(Data records Opens)

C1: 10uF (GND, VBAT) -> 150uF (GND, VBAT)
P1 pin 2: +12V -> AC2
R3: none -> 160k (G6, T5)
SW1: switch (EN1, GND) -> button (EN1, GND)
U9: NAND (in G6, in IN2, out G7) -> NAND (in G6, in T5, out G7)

(Data records Closes)
(Data records Opens)

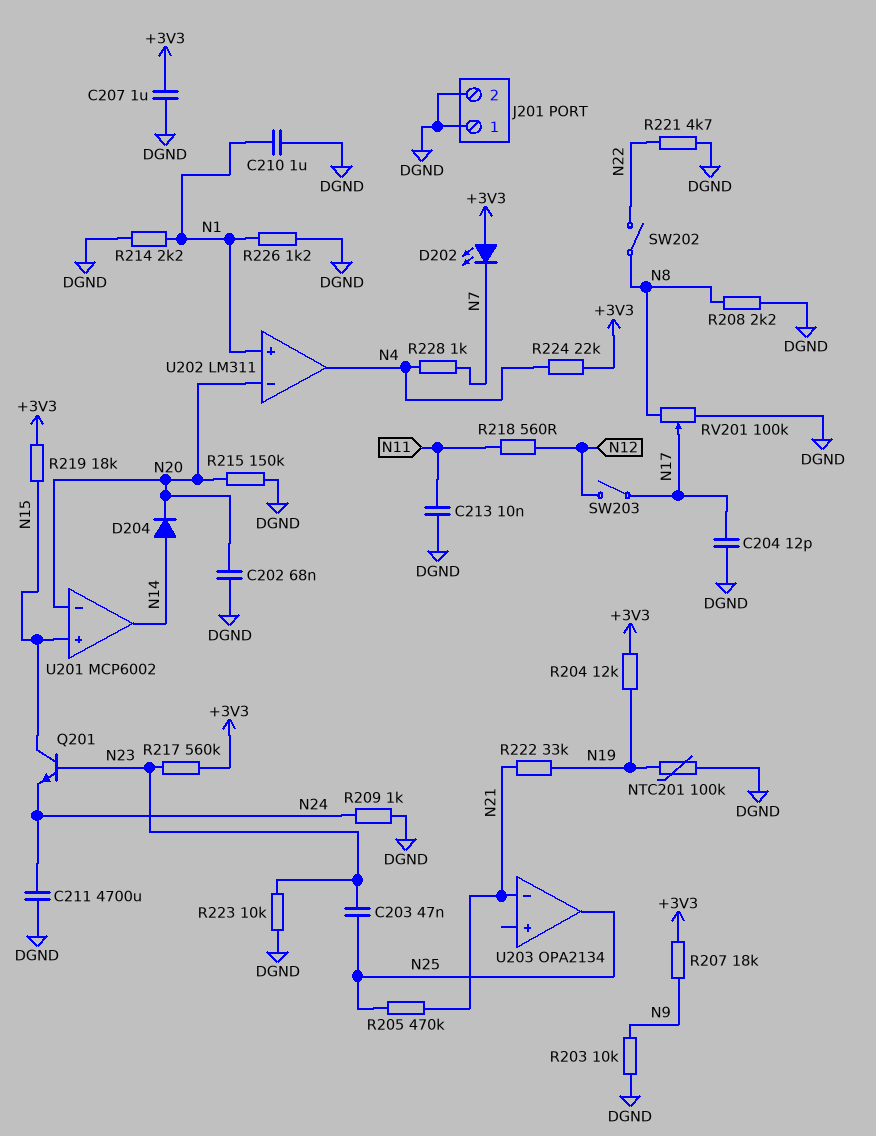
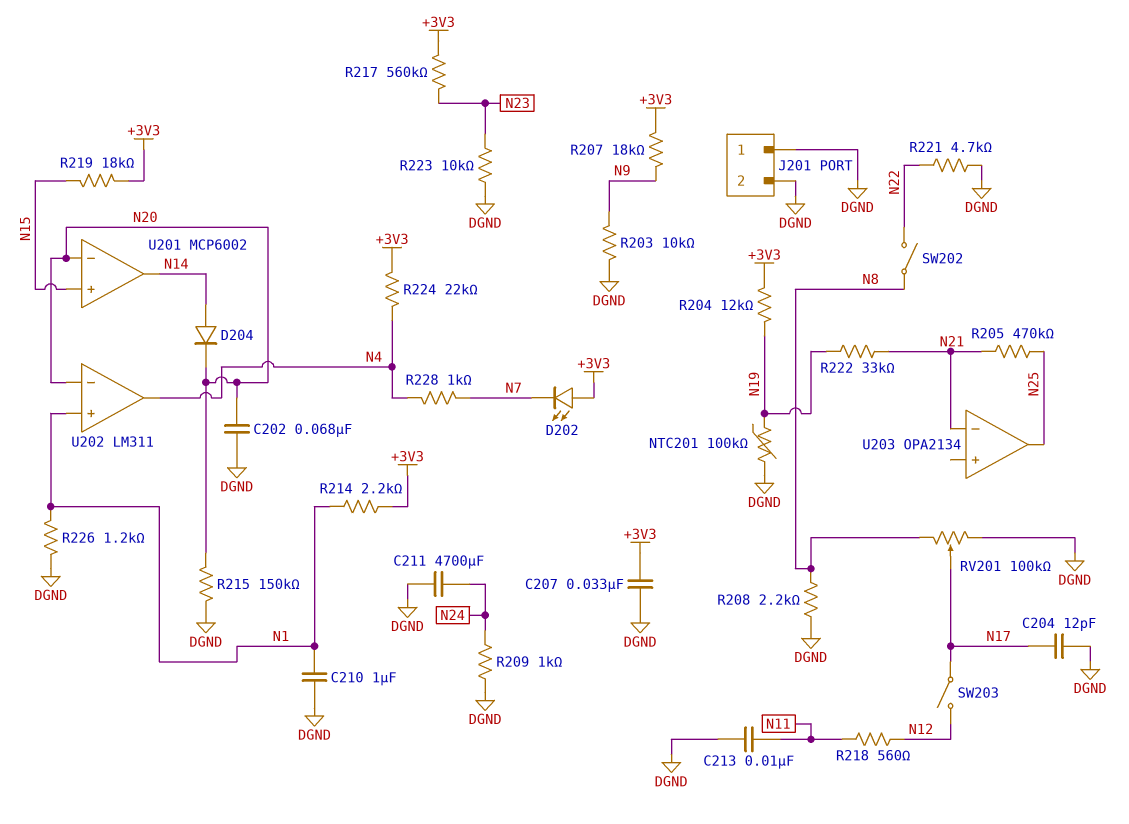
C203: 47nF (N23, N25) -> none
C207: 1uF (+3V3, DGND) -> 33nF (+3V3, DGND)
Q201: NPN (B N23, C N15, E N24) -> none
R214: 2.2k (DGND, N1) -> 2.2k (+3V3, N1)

(Data records Closes)
(Data records Opens)

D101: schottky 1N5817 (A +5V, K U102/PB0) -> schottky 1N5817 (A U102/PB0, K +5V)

(Data records Closes)

**Work to complete**
Where a line of the records has the string "DGND", return that line.

**Reply**
C207: 1uF (+3V3, DGND) -> 33nF (+3V3, DGND)
R214: 2.2k (DGND, N1) -> 2.2k (+3V3, N1)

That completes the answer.